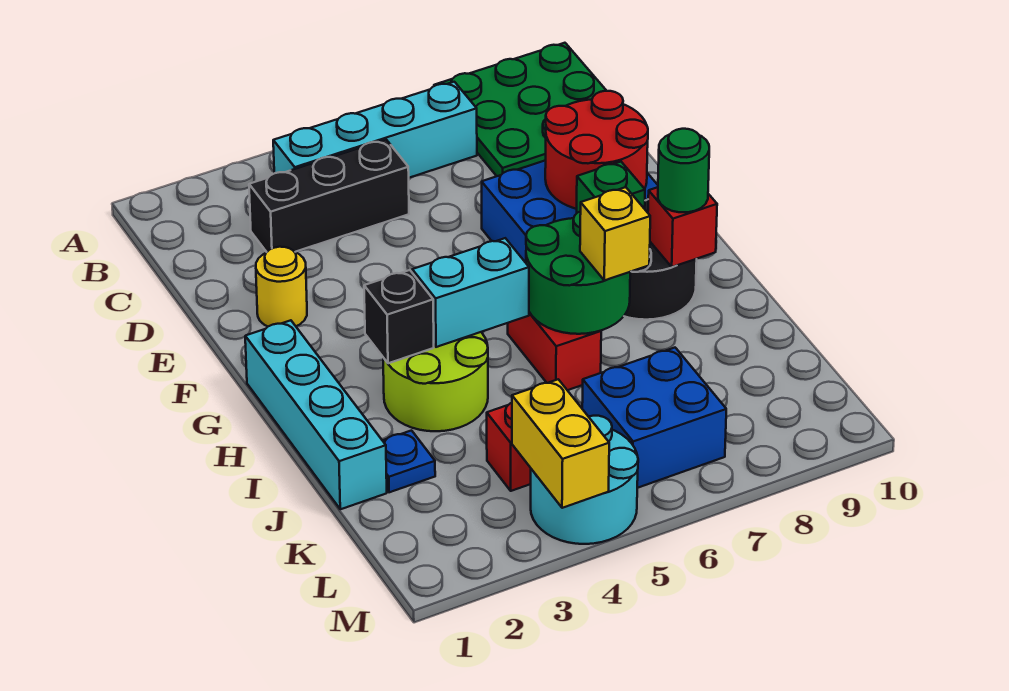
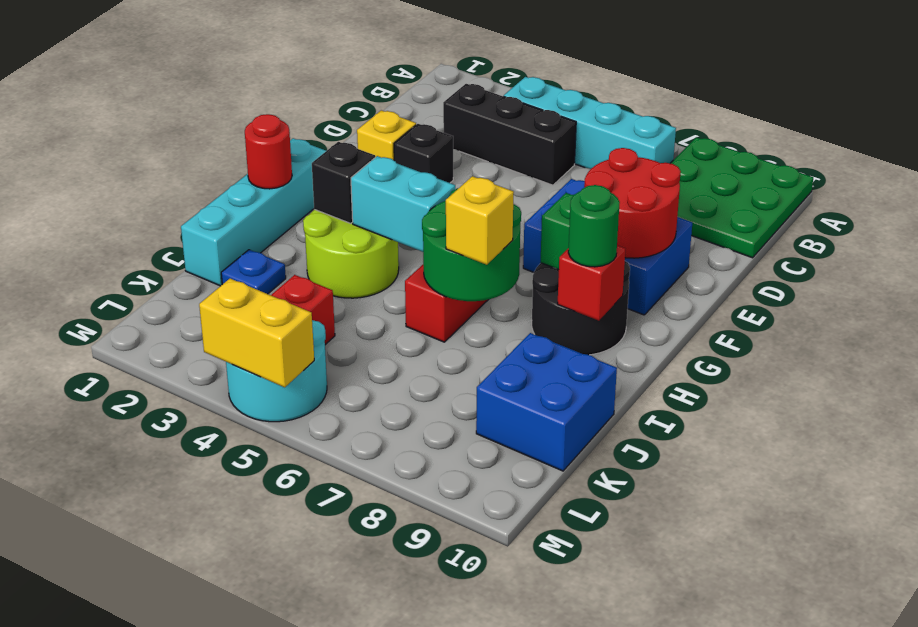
yellow round brick E2 level 1 -> yellow brick E2 level 1
none -> black brick E3 level 1
none -> red round brick H1 level 2
blue brick K6:L7 level 1 -> blue brick J9:K10 level 1
yellow brick L4:M4 level 2 -> yellow brick M4:M5 level 2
————————
All lines from the one with "none -> red round brick H1 level 2" to the end of the material above should be copied exactly, both ends included, and nothing else.

Response for this exercise
none -> red round brick H1 level 2
blue brick K6:L7 level 1 -> blue brick J9:K10 level 1
yellow brick L4:M4 level 2 -> yellow brick M4:M5 level 2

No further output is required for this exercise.